+++ Material for this task +++

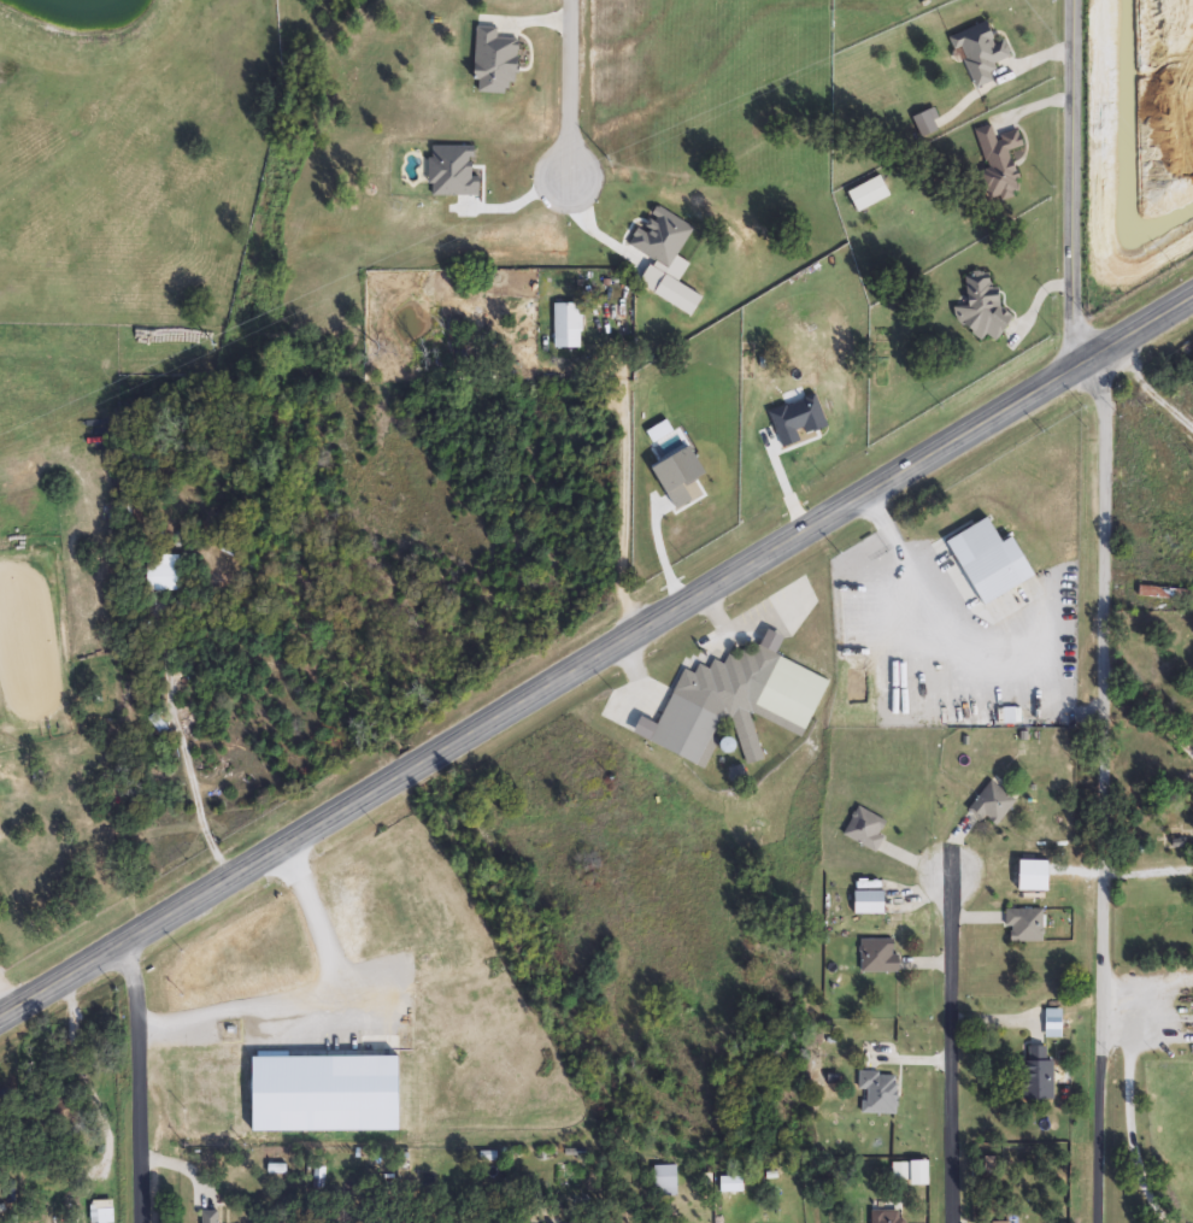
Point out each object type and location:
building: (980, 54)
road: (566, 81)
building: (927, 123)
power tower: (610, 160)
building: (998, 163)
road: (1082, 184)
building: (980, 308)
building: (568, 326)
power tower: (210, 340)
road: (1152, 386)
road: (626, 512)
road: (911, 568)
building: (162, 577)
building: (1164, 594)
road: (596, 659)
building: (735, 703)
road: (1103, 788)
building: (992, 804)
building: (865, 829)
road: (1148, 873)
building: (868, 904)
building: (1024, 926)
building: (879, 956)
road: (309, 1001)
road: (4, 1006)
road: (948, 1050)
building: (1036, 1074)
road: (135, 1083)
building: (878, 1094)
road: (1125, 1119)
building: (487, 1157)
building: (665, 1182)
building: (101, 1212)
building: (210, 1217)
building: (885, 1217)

+++

Where the string "tower" appears in a line of the entries, that line counts; state the total number of such lines and nothing else.

== Answer for this exercise ==
2